## EXERCISE GOAL
The result should be an exact copy of the entries below, free of pictures.

## RECORD EXCERPTS

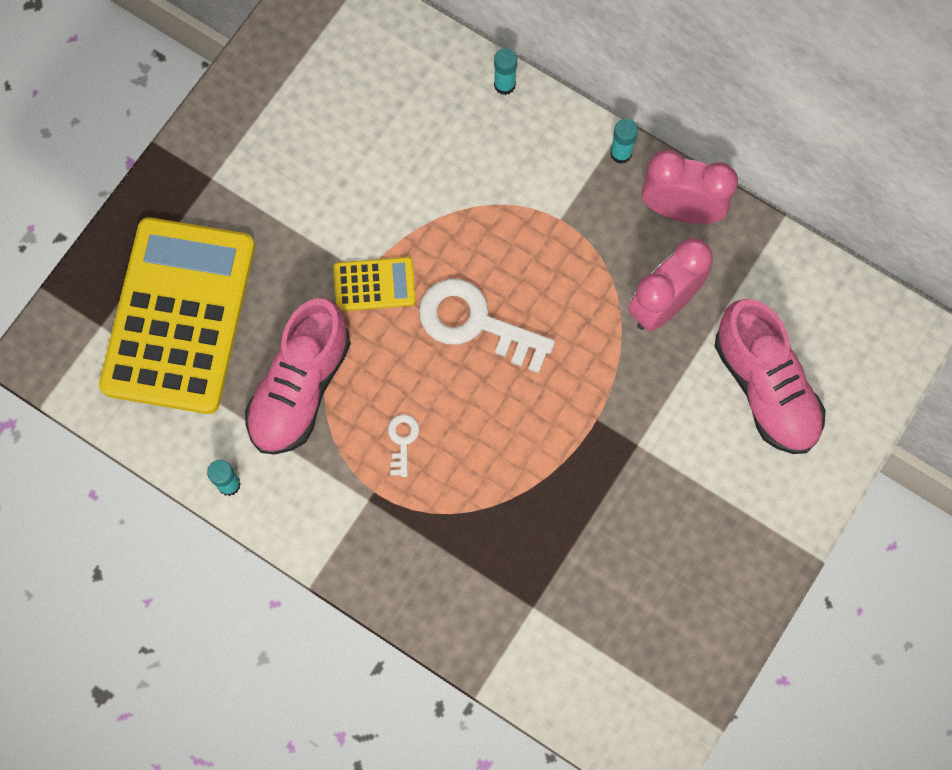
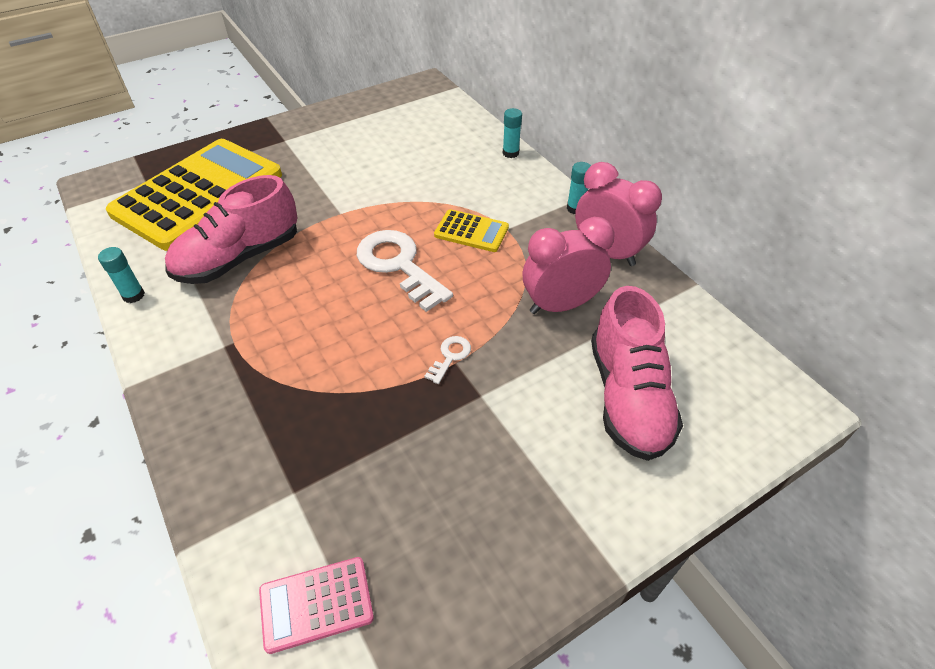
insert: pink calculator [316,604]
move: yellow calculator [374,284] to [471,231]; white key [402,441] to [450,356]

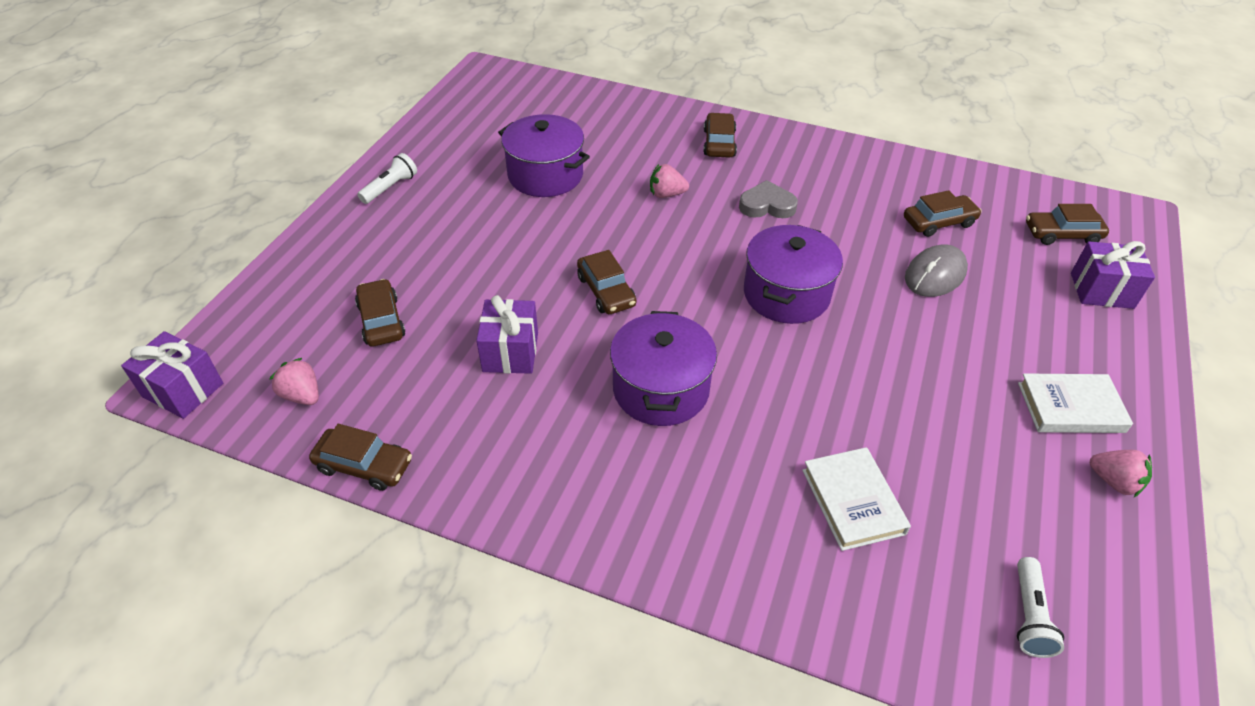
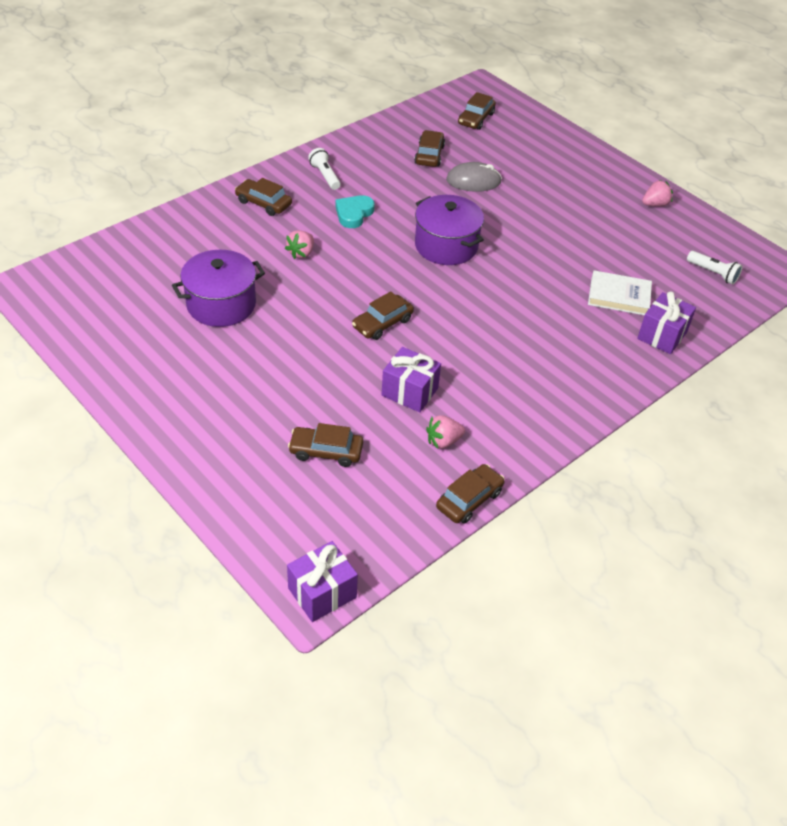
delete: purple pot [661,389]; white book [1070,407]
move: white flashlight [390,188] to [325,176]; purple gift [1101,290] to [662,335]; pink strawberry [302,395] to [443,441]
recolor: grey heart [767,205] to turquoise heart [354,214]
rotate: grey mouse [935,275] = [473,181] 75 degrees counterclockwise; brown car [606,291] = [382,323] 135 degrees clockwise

## ANSWER AREA
insert: pink calculator [316,604]
move: yellow calculator [374,284] to [471,231]; white key [402,441] to [450,356]

delete: purple pot [661,389]; white book [1070,407]
move: white flashlight [390,188] to [325,176]; purple gift [1101,290] to [662,335]; pink strawberry [302,395] to [443,441]
recolor: grey heart [767,205] to turquoise heart [354,214]
rotate: grey mouse [935,275] = [473,181] 75 degrees counterclockwise; brown car [606,291] = [382,323] 135 degrees clockwise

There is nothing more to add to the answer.